- **Given data**
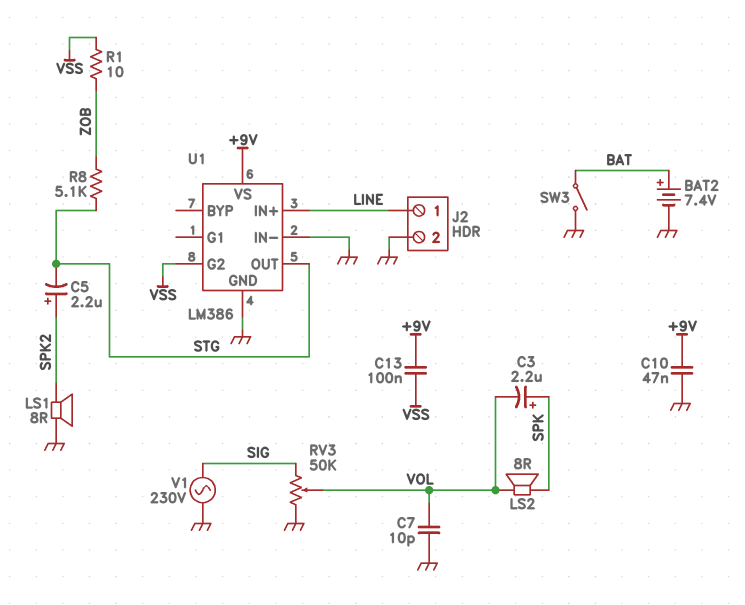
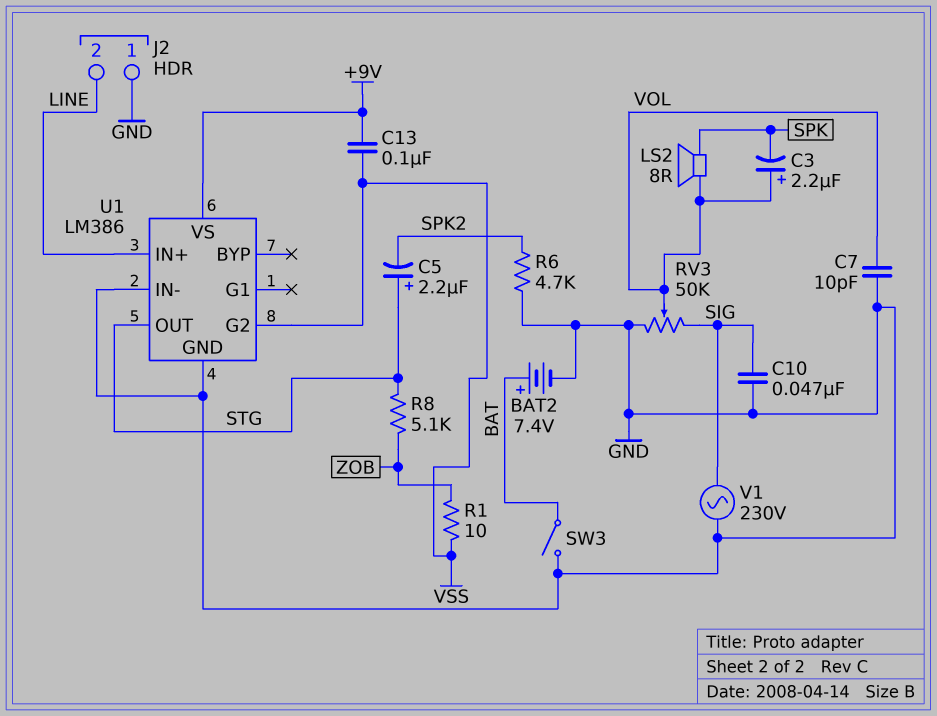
C3: 2.2uF (plus SPK, minus VOL) -> 2.2uF (plus VOL, minus SPK)
C5: 2.2uF (plus SPK2, minus STG) -> 2.2uF (plus STG, minus SPK2)
C10: 47nF (+9V, GND) -> 47nF (GND, SIG)
J2 pin 1: LINE -> GND
J2 pin 2: GND -> LINE
LS1: speaker 8R (GND, SPK2) -> none
R6: none -> 4.7k (GND, SPK2)

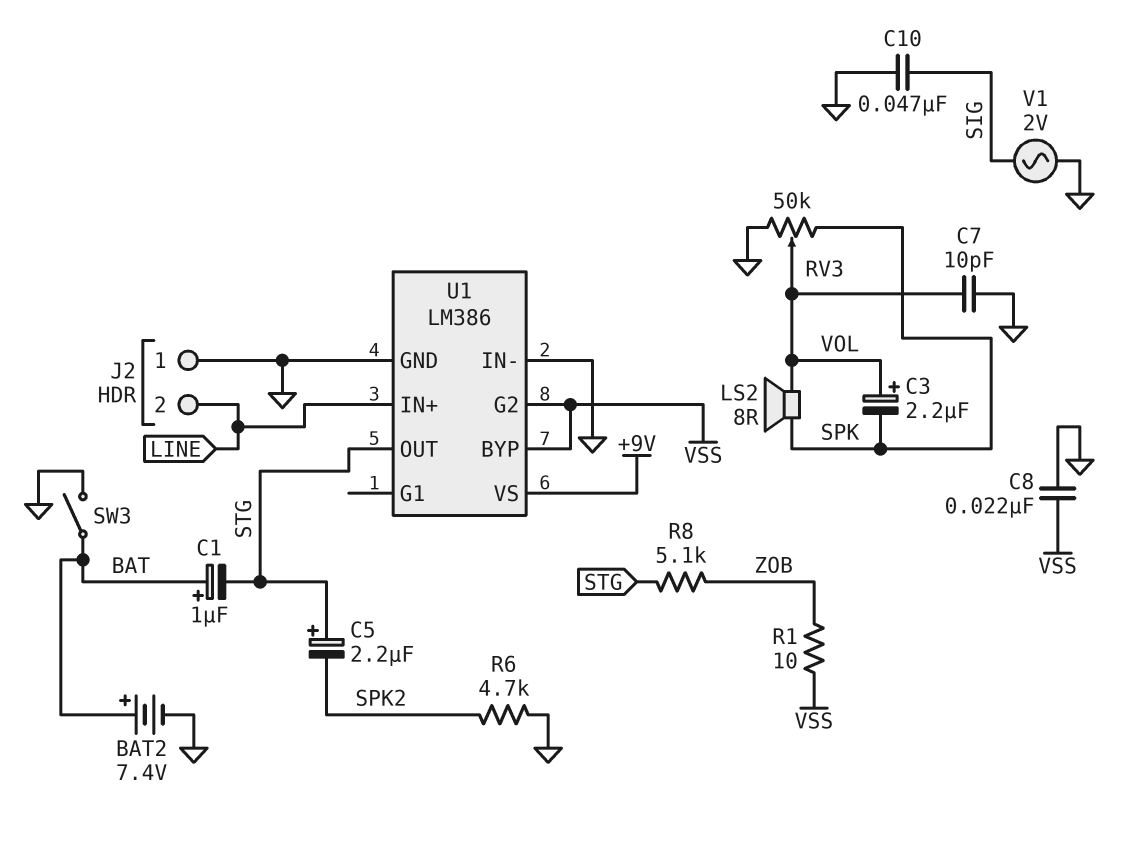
C1: none -> 1uF (plus BAT, minus STG)
C8: none -> 22nF (GND, VSS)
C13: 100nF (+9V, VSS) -> none
RV3: 50k (GND, SIG, wiper VOL) -> 50k (GND, SPK, wiper VOL)
U1 pin BYP: none -> VSS
V1: AC 230V (GND, SIG) -> AC 2V (GND, SIG)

- **Task description**
Transcribe the listing verbatim, pictures excluded.

- **Result for this exercise**
C3: 2.2uF (plus SPK, minus VOL) -> 2.2uF (plus VOL, minus SPK)
C5: 2.2uF (plus SPK2, minus STG) -> 2.2uF (plus STG, minus SPK2)
C10: 47nF (+9V, GND) -> 47nF (GND, SIG)
J2 pin 1: LINE -> GND
J2 pin 2: GND -> LINE
LS1: speaker 8R (GND, SPK2) -> none
R6: none -> 4.7k (GND, SPK2)

C1: none -> 1uF (plus BAT, minus STG)
C8: none -> 22nF (GND, VSS)
C13: 100nF (+9V, VSS) -> none
RV3: 50k (GND, SIG, wiper VOL) -> 50k (GND, SPK, wiper VOL)
U1 pin BYP: none -> VSS
V1: AC 230V (GND, SIG) -> AC 2V (GND, SIG)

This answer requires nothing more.